_Data records_:
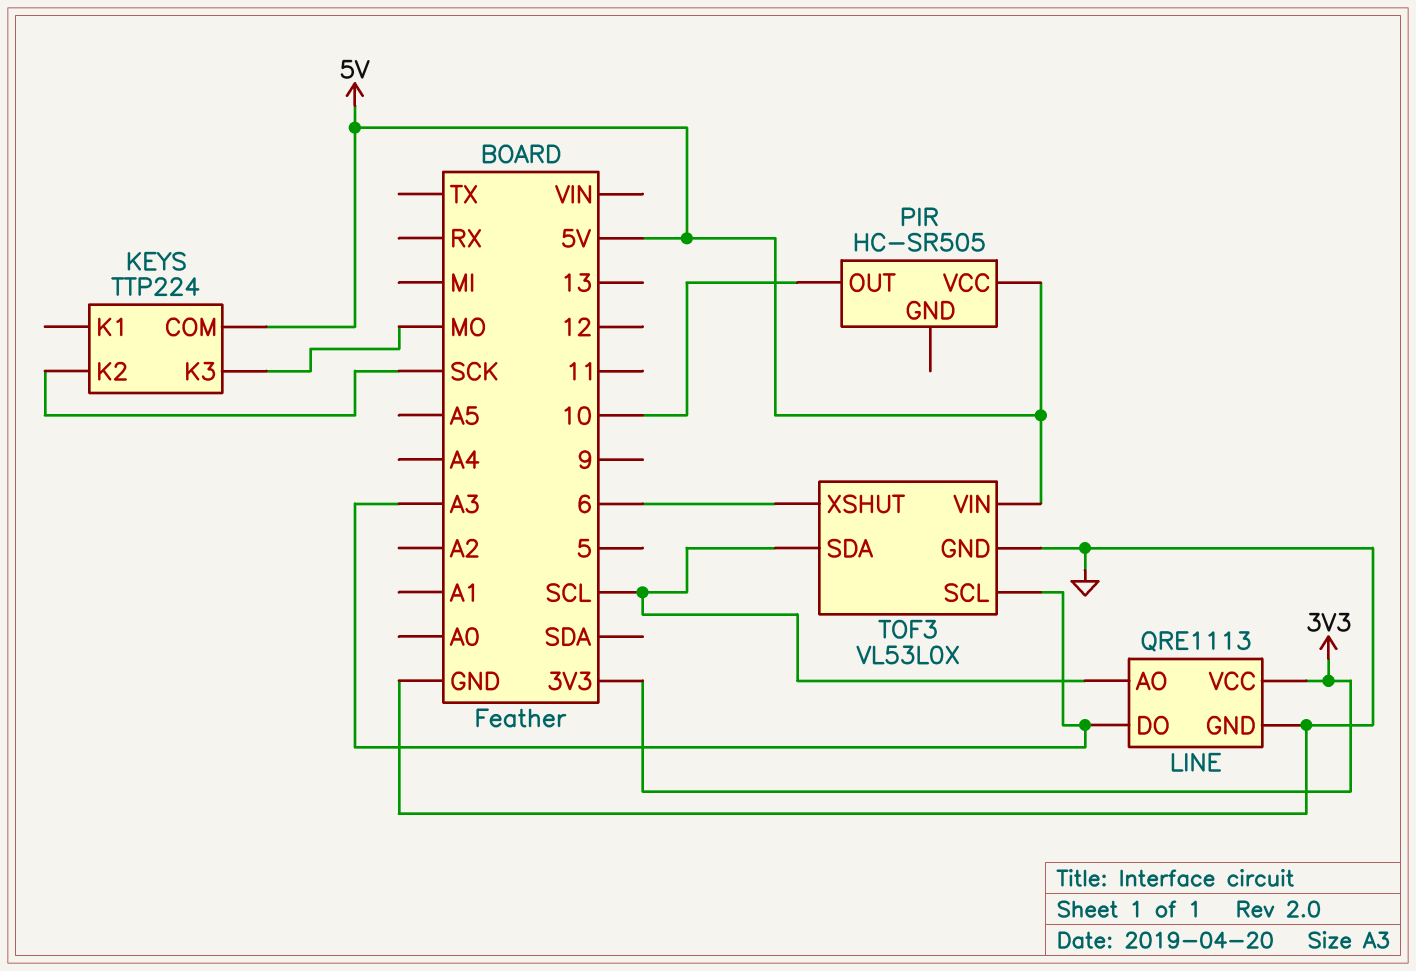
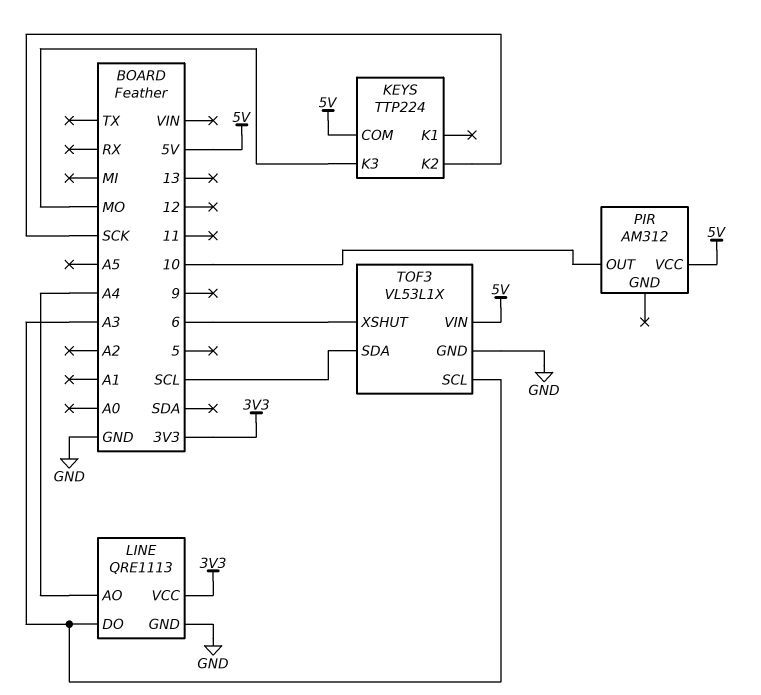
LINE pin AO: SCL -> A4
PIR: HC-SR505 -> AM312
TOF3: VL53L0X -> VL53L1X

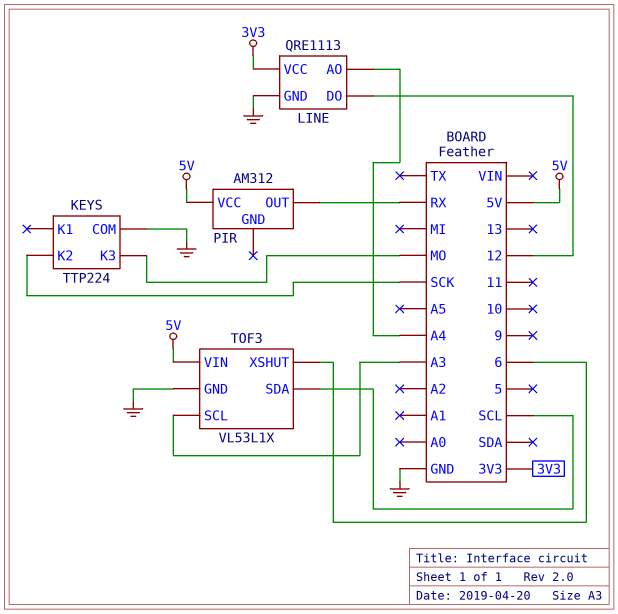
KEYS pin COM: 5V -> GND
LINE pin DO: A3 -> 12
PIR pin OUT: 10 -> RX

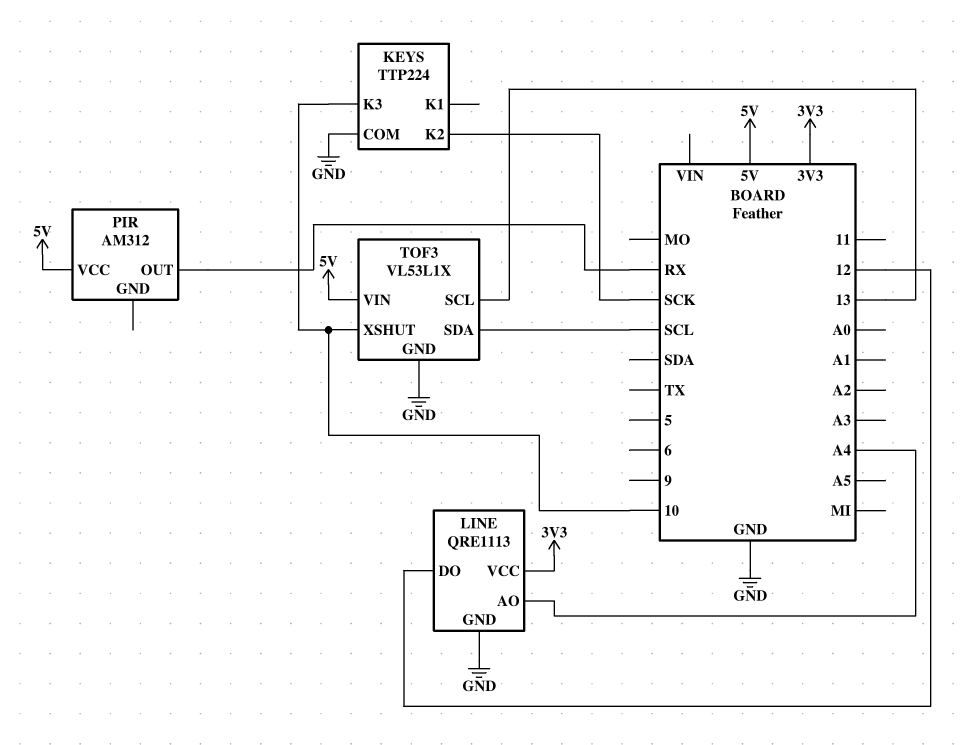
KEYS pin K3: MO -> 10
TOF3 pin SCL: A3 -> 13
TOF3 pin XSHUT: 6 -> 10

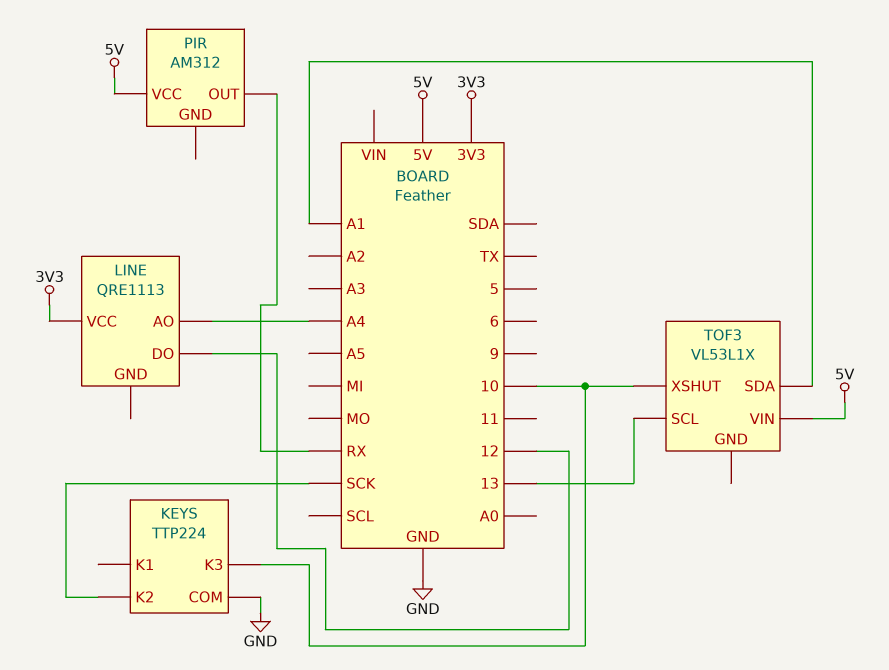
LINE pin GND: GND -> none
TOF3 pin GND: GND -> none
TOF3 pin SDA: SCL -> A1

_Problem requirements_: Would you reproduce the lines from the one with "KEYS pin K3: MO -> 10" through the final line of the data above, exactly and only those, without any pictures?

_Answer to this exercise_:
KEYS pin K3: MO -> 10
TOF3 pin SCL: A3 -> 13
TOF3 pin XSHUT: 6 -> 10

LINE pin GND: GND -> none
TOF3 pin GND: GND -> none
TOF3 pin SDA: SCL -> A1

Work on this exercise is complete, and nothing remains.